━━ Dataset rows ━━

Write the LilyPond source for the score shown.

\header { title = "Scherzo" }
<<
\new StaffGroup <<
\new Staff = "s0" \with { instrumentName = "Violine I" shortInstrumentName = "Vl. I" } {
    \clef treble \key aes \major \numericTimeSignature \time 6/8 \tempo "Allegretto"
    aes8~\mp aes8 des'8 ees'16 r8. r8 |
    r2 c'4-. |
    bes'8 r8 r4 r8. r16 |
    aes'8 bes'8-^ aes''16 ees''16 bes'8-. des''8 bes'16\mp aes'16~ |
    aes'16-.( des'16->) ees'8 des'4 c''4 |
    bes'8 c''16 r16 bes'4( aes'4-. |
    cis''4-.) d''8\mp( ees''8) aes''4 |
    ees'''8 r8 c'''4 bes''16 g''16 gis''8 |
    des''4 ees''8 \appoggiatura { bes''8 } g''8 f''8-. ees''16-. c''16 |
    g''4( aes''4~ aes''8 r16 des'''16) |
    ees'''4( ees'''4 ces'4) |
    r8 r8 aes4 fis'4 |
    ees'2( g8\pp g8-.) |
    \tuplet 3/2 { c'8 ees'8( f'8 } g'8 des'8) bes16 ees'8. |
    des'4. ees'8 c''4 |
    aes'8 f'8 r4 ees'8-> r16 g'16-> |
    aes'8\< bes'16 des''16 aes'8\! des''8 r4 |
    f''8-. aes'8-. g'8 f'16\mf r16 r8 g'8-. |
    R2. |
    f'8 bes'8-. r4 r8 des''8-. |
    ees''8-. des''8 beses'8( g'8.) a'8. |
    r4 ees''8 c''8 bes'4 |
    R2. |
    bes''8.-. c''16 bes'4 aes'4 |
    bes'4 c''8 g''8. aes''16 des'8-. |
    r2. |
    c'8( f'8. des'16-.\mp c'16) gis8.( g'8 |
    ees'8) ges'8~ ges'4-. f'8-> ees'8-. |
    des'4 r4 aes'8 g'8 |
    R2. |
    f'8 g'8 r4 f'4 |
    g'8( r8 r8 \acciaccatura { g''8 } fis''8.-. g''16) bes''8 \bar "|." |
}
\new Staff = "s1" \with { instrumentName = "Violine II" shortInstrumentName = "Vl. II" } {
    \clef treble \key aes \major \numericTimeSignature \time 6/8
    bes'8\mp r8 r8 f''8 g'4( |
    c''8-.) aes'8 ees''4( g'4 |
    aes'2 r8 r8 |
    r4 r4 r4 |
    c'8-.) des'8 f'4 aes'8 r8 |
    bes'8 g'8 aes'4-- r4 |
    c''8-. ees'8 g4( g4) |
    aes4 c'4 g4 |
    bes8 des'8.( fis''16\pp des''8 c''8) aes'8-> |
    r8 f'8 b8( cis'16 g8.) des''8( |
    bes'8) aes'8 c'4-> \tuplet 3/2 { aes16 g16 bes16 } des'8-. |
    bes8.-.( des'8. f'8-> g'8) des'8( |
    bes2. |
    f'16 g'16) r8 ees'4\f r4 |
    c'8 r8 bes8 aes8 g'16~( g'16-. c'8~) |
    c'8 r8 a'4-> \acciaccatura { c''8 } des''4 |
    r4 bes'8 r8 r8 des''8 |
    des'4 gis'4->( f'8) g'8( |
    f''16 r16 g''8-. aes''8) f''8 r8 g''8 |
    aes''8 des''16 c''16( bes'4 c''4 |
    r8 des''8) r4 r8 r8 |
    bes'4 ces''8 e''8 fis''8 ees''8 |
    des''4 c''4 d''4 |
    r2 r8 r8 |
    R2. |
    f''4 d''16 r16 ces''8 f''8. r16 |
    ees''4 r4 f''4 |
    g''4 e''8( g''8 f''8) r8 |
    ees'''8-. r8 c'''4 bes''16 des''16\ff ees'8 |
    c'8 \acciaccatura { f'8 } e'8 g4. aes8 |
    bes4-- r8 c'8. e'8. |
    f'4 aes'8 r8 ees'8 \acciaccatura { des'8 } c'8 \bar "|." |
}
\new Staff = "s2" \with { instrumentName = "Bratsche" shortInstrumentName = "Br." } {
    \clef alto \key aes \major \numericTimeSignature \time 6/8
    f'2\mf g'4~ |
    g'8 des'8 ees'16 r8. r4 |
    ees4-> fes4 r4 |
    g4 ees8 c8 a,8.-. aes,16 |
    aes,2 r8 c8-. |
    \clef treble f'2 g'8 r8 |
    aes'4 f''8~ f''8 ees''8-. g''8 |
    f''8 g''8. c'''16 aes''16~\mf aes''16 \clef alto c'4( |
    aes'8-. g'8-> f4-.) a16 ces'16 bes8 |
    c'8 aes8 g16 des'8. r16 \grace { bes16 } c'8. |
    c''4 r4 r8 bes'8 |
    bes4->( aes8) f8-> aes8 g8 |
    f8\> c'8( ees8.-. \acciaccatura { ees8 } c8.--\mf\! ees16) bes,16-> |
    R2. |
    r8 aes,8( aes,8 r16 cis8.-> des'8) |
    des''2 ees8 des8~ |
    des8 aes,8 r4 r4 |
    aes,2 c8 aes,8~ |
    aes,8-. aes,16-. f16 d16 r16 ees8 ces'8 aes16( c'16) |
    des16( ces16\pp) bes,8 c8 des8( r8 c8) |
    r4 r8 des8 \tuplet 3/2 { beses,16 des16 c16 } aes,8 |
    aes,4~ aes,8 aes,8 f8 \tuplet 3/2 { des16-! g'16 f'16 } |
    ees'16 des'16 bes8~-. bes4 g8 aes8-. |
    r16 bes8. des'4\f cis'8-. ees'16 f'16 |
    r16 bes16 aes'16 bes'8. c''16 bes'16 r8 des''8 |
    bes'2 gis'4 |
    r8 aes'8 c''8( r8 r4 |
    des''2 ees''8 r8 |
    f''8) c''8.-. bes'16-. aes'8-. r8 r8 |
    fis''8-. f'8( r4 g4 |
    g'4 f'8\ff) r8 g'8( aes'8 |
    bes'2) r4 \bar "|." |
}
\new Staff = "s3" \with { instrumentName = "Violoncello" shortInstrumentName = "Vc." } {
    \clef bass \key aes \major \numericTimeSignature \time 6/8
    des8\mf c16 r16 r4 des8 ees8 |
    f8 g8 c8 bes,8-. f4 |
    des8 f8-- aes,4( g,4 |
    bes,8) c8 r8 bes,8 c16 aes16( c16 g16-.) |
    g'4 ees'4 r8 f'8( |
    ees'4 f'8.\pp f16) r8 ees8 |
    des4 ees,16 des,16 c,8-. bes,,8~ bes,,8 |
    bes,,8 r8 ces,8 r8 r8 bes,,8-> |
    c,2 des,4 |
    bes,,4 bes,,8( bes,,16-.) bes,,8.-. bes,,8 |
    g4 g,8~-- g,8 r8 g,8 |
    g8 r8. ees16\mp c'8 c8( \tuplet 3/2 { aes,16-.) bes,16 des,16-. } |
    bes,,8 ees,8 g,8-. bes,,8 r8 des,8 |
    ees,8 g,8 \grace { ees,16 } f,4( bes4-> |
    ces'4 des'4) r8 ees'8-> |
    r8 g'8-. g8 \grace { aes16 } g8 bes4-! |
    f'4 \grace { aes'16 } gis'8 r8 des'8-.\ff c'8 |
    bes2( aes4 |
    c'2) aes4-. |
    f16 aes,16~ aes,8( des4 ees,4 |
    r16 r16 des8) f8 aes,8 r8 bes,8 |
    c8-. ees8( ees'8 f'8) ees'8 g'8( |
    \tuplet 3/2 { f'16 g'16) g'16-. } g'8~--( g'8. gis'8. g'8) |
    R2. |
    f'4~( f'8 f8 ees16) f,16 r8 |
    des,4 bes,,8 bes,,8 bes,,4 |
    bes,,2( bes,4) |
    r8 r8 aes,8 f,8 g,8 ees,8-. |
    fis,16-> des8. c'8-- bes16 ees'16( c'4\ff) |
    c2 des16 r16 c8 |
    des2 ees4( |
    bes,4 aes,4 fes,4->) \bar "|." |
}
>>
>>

━━━

◆ **Written request**
Count the lines in the records above that contain the string "alto", and give only the number.

◆ **Correct output**
2